- Supplied data

-.-.-

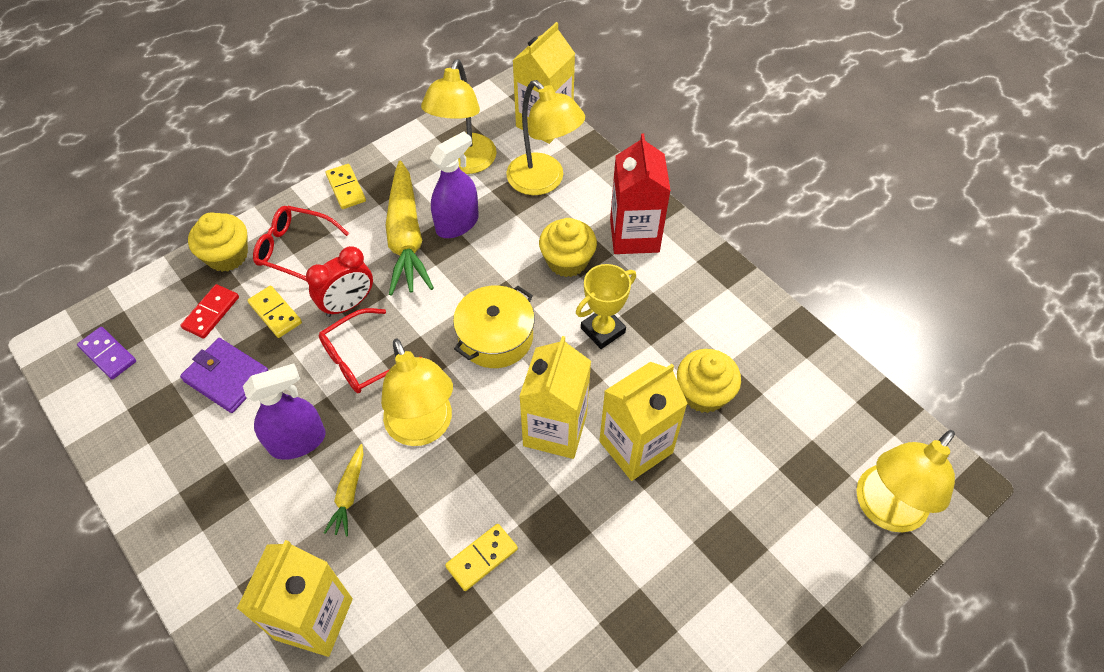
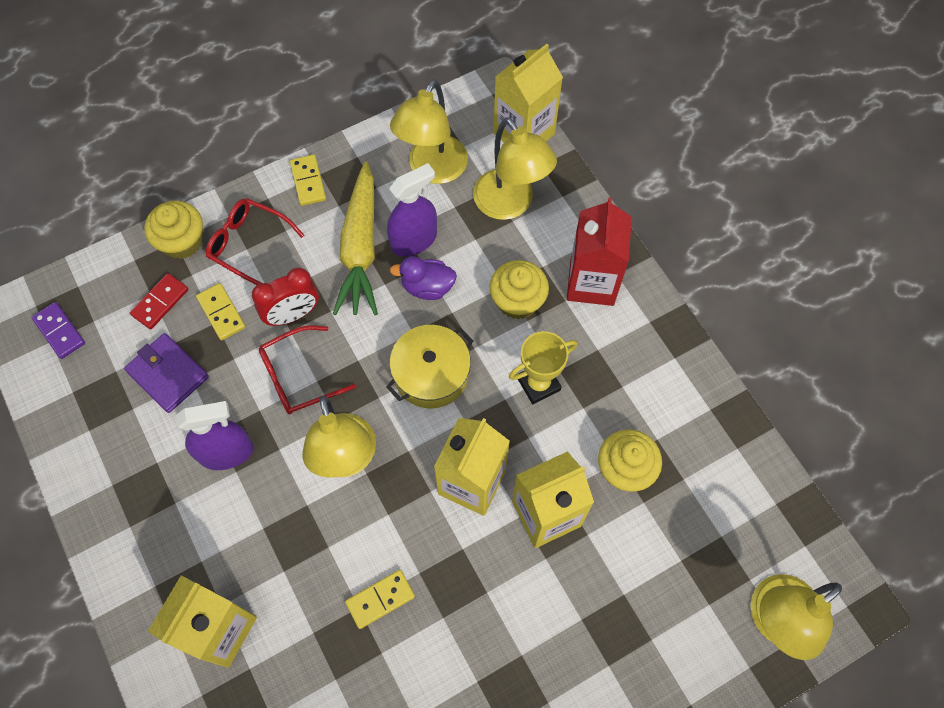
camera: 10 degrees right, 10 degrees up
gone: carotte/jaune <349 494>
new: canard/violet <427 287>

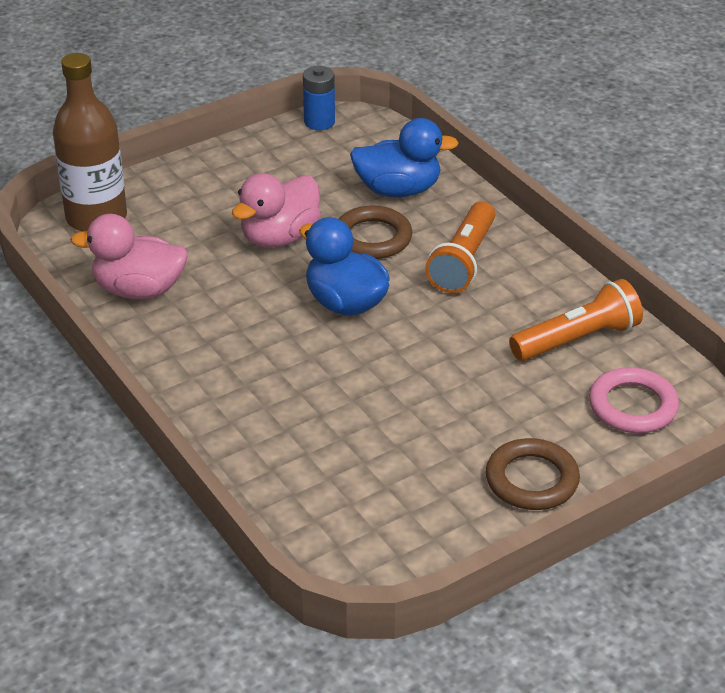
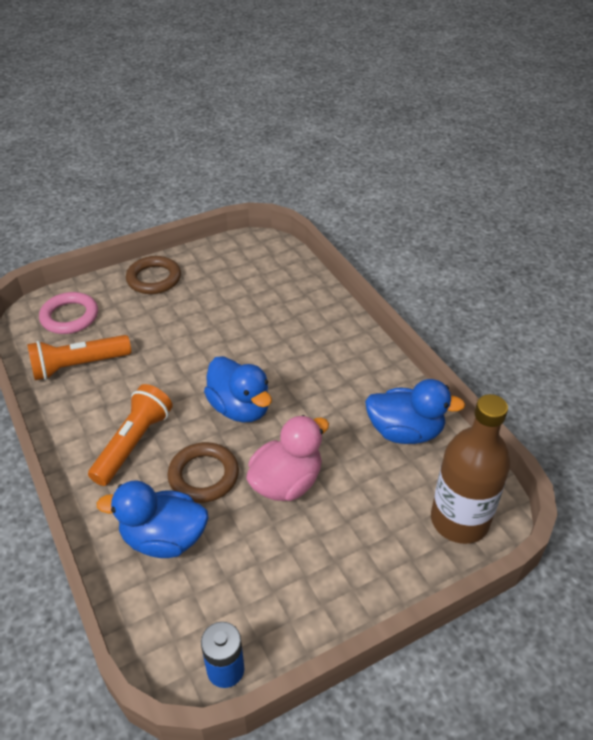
camera: 175 degrees left, 5 degrees up
repainted: canard/rose <139 290> to canard/bleu <405 432>

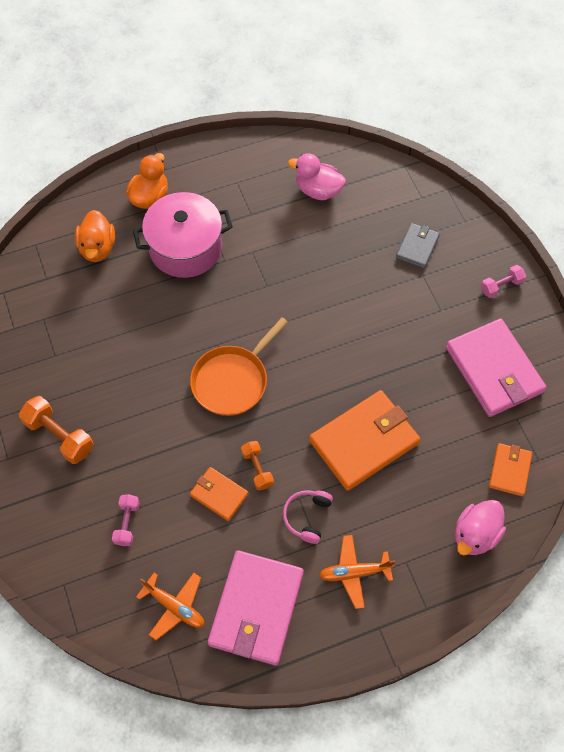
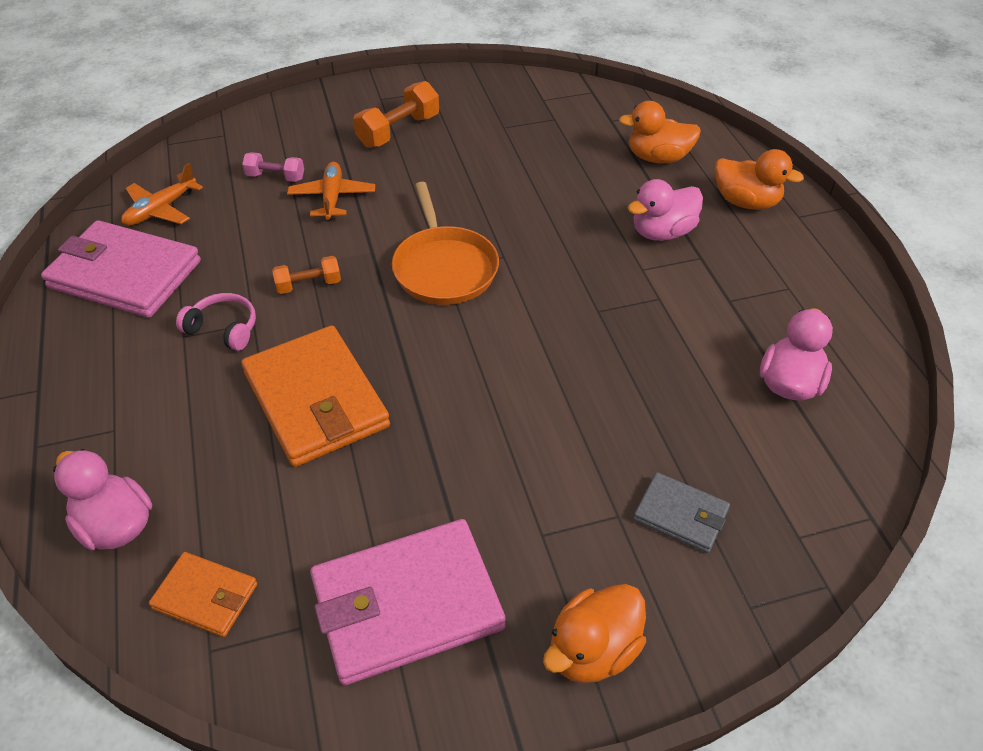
camera: 95 degrees right, 15 degrees down
gone: portefeuille/orange <219 494>
shifted: avion/orange <354 573> to <332 197>
swapped: marmite/rose <185 248> to canard/rose <662 232>; haltère/rose <501 286> to canard/orange <593 650>
rotated: poêle/orange <232 381> = <444 268> 150 degrees counterclockwise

-.-.-

- About this exercise
Lines with the word "right": copy each one from the data above.

- The answer
camera: 10 degrees right, 10 degrees up
camera: 95 degrees right, 15 degrees down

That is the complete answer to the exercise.